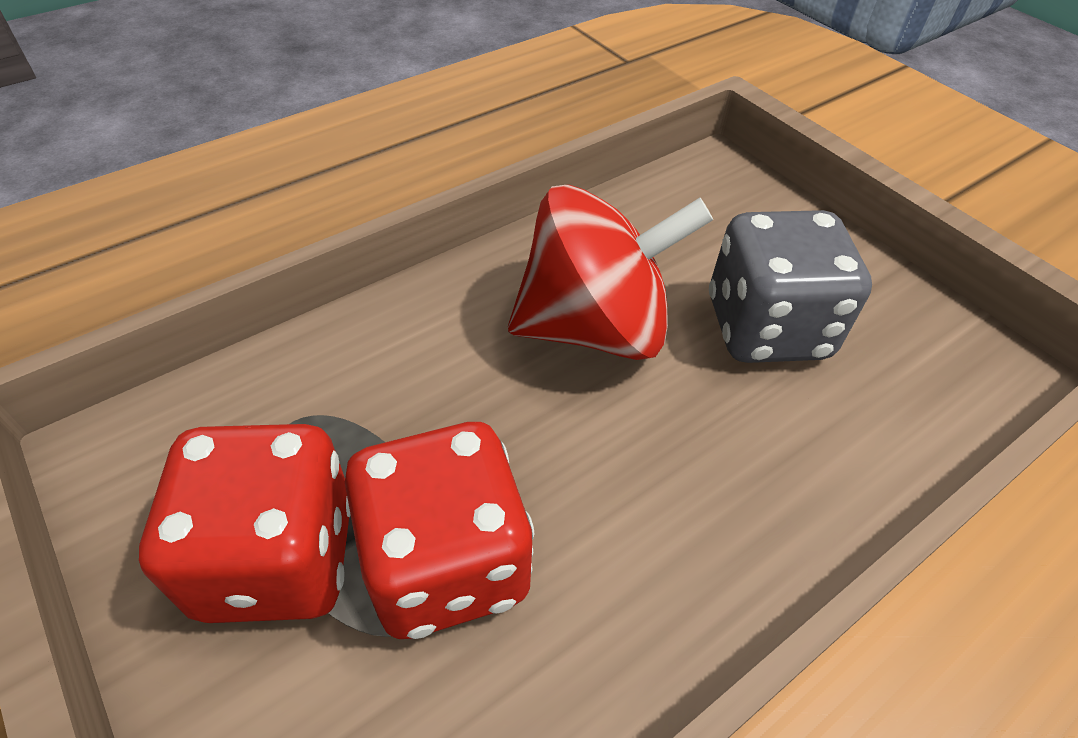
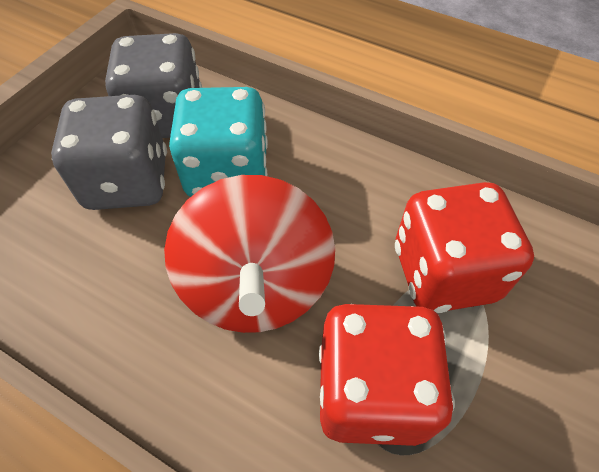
grey dice: 1 -> 2
turquoise dice: 0 -> 1

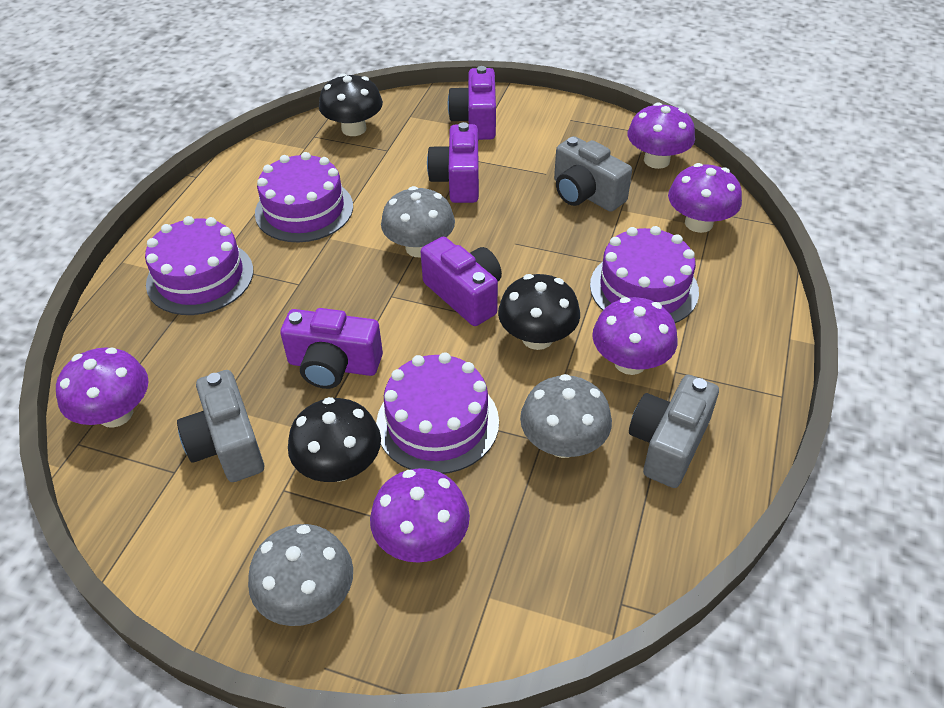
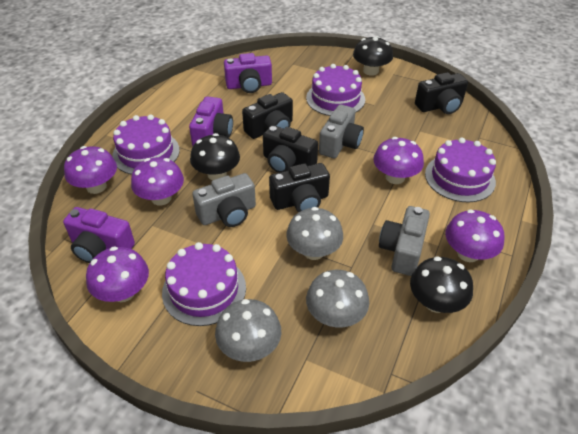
black camera: 0 -> 4
purple camera: 4 -> 3

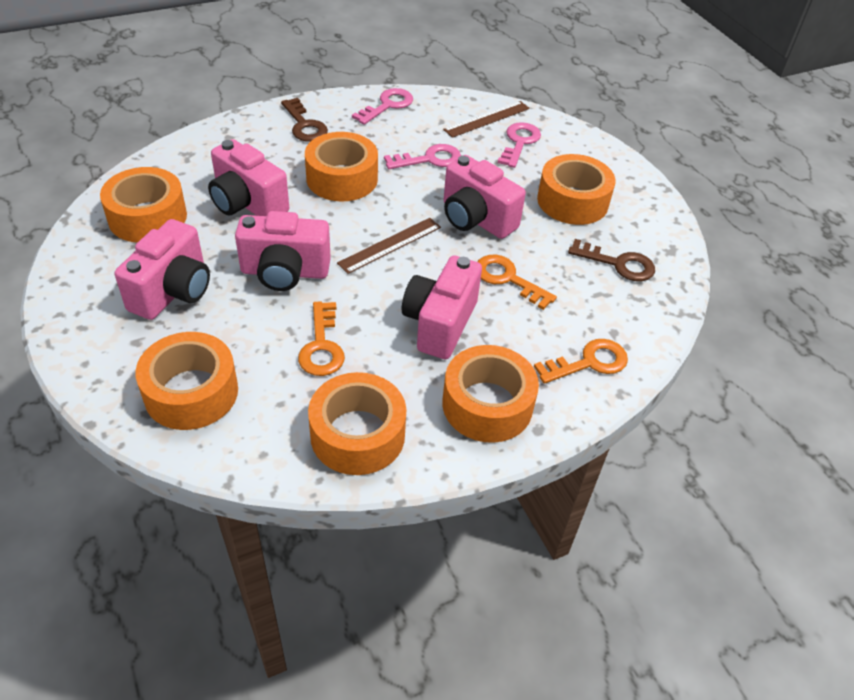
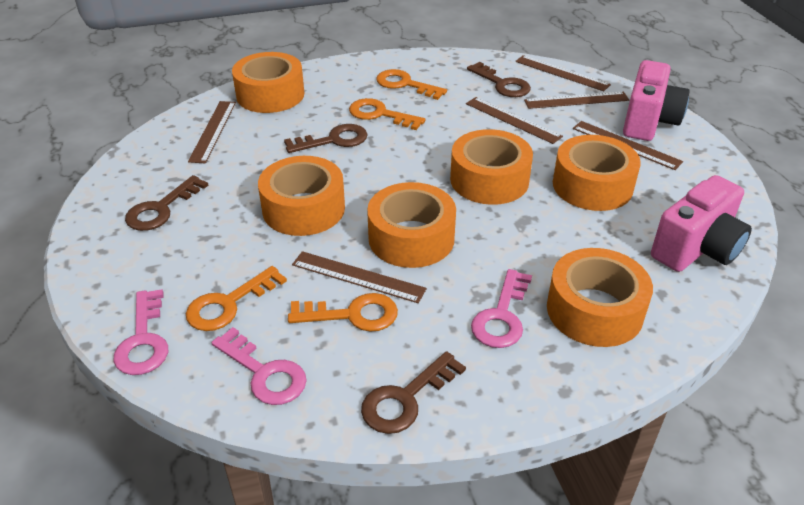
brown key: 2 -> 4
brown ruler: 2 -> 6
orange key: 3 -> 4
pink camera: 5 -> 2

● Task requirements
Copy the material above in full and exactly, skipping pictures.

● Expected answer
grey dice: 1 -> 2
turquoise dice: 0 -> 1

black camera: 0 -> 4
purple camera: 4 -> 3

brown key: 2 -> 4
brown ruler: 2 -> 6
orange key: 3 -> 4
pink camera: 5 -> 2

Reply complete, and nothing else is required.